▸ TO DO
Starting at the line with "grey notebook: 13 -> 11", copy each line through the last one below exactly as written, without any pictures.

[Data entries]
━━━━━━━━━━━━━━━━━━━━
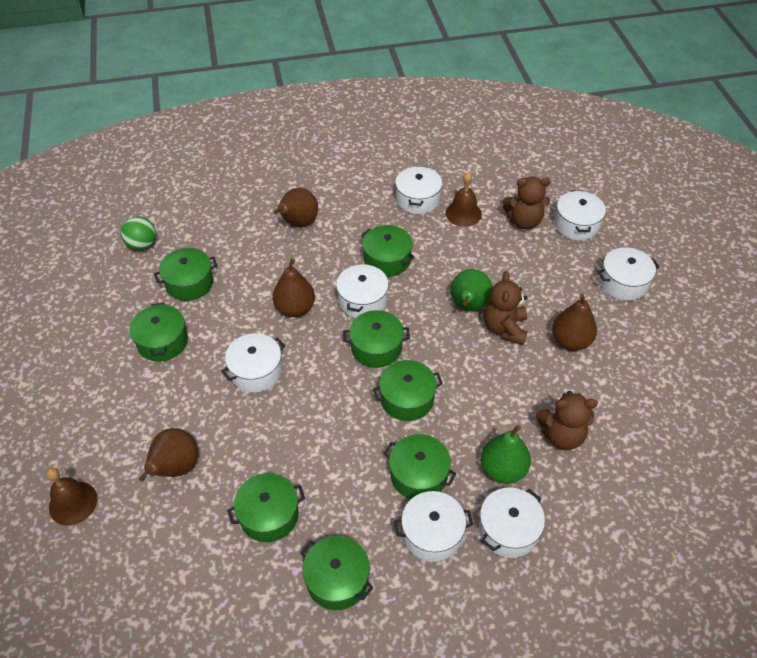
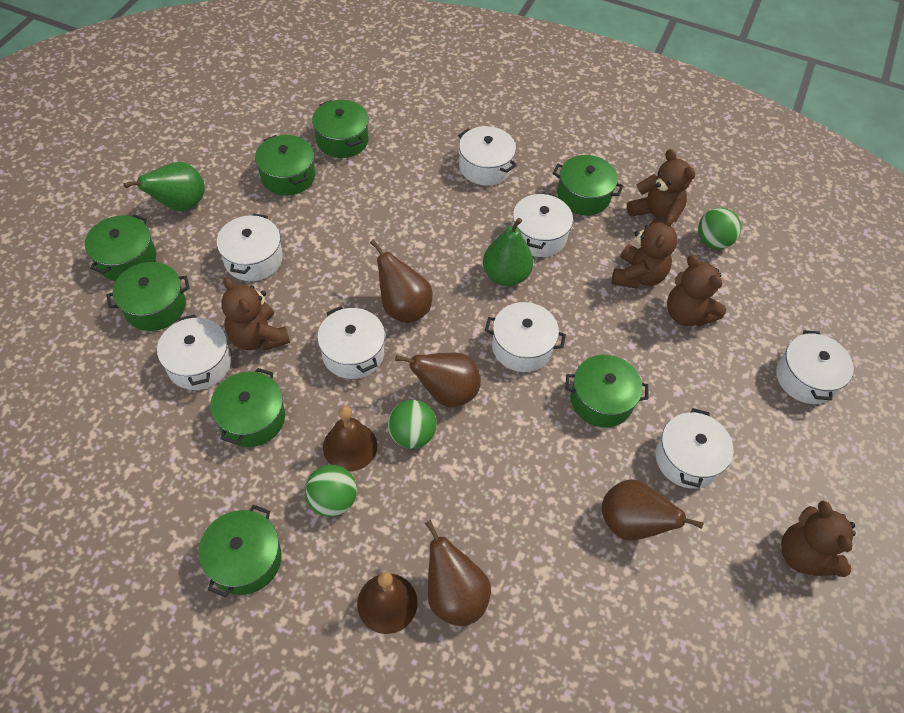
brown teddy bear: 3 -> 5
green ball: 1 -> 3
white pot: 7 -> 8

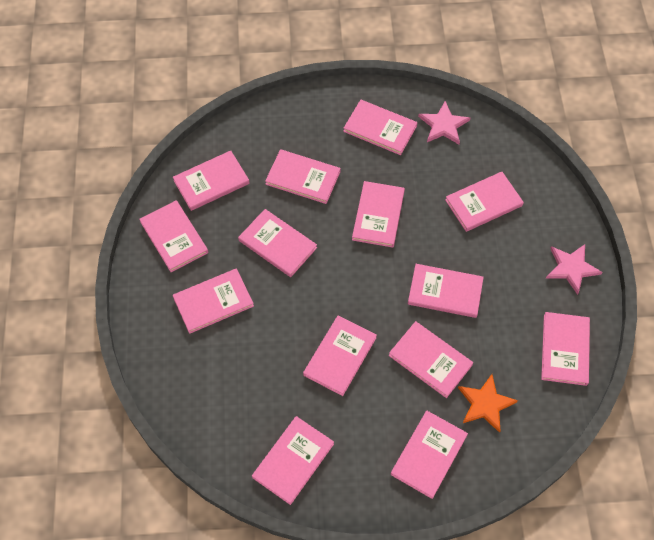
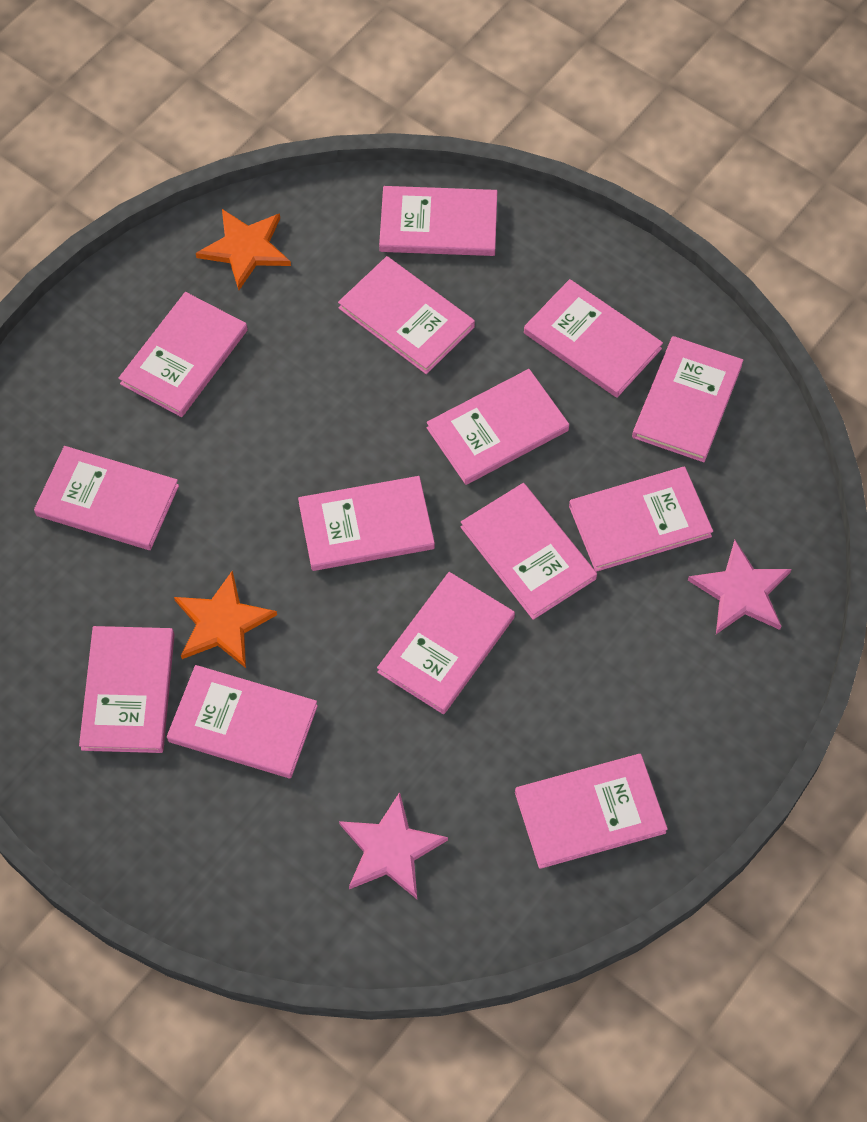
orange star: 1 -> 2

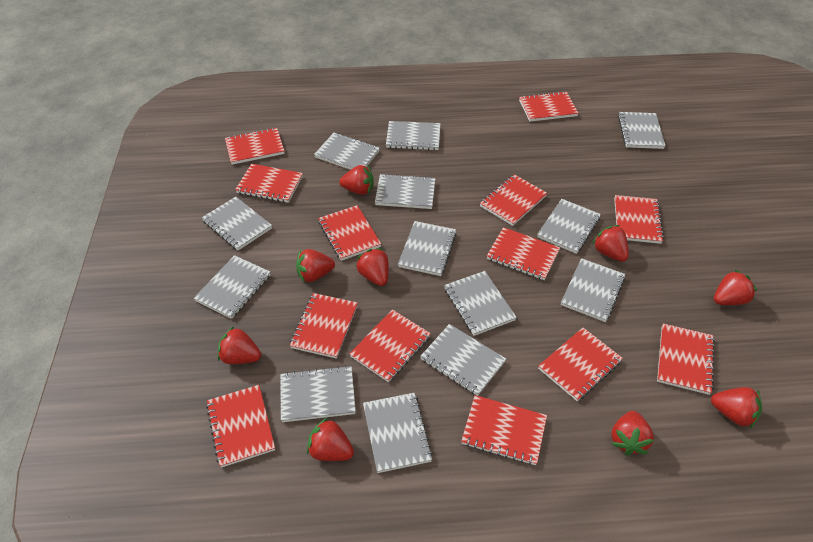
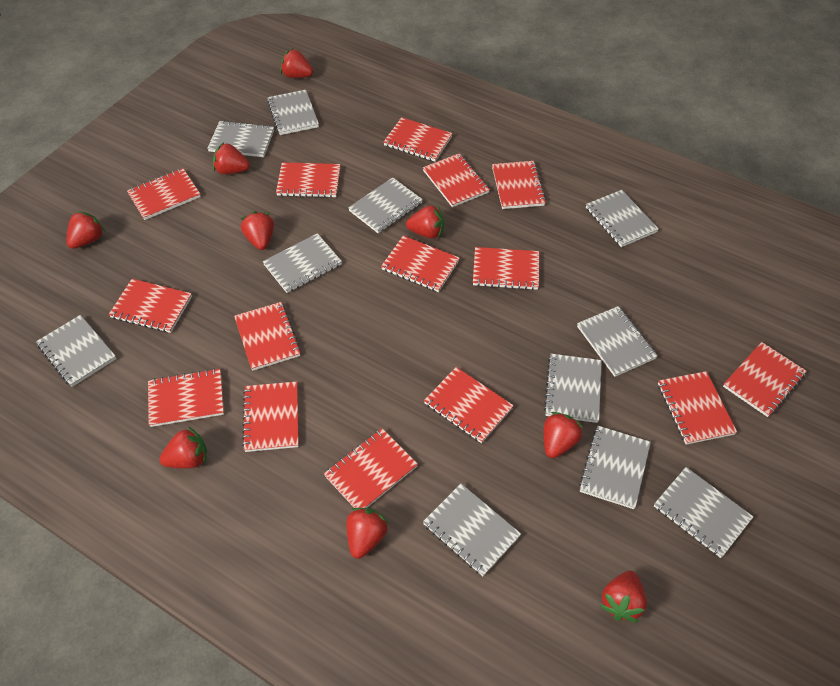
grey notebook: 13 -> 11
red notebook: 13 -> 15

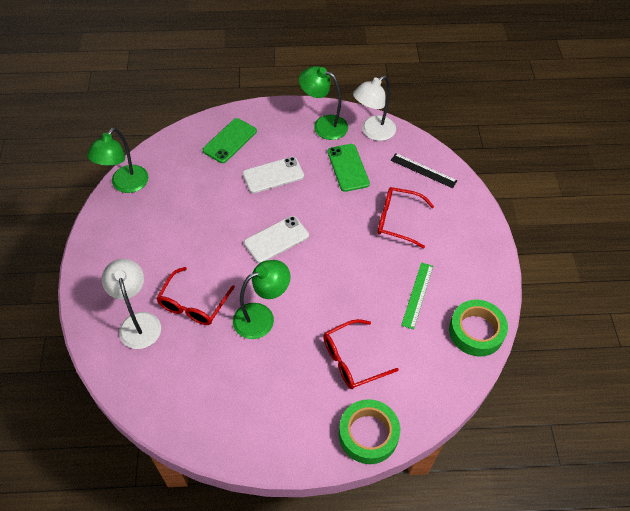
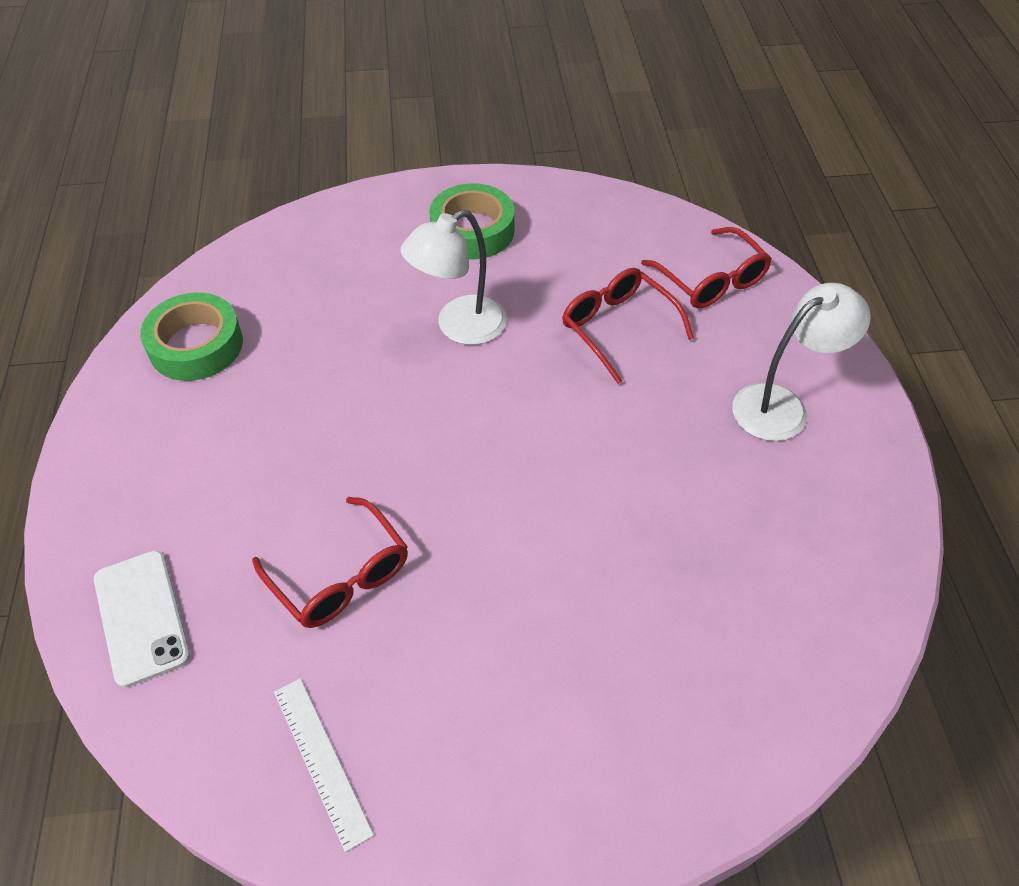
black ruler: 1 -> 0
green lamp: 3 -> 0
green phone: 2 -> 0
green ruler: 1 -> 0
white phone: 2 -> 1
white ruler: 0 -> 1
━━━━━━━━━━━━━━━━━━━━
▸ YOUR SOLUTION
grey notebook: 13 -> 11
red notebook: 13 -> 15

black ruler: 1 -> 0
green lamp: 3 -> 0
green phone: 2 -> 0
green ruler: 1 -> 0
white phone: 2 -> 1
white ruler: 0 -> 1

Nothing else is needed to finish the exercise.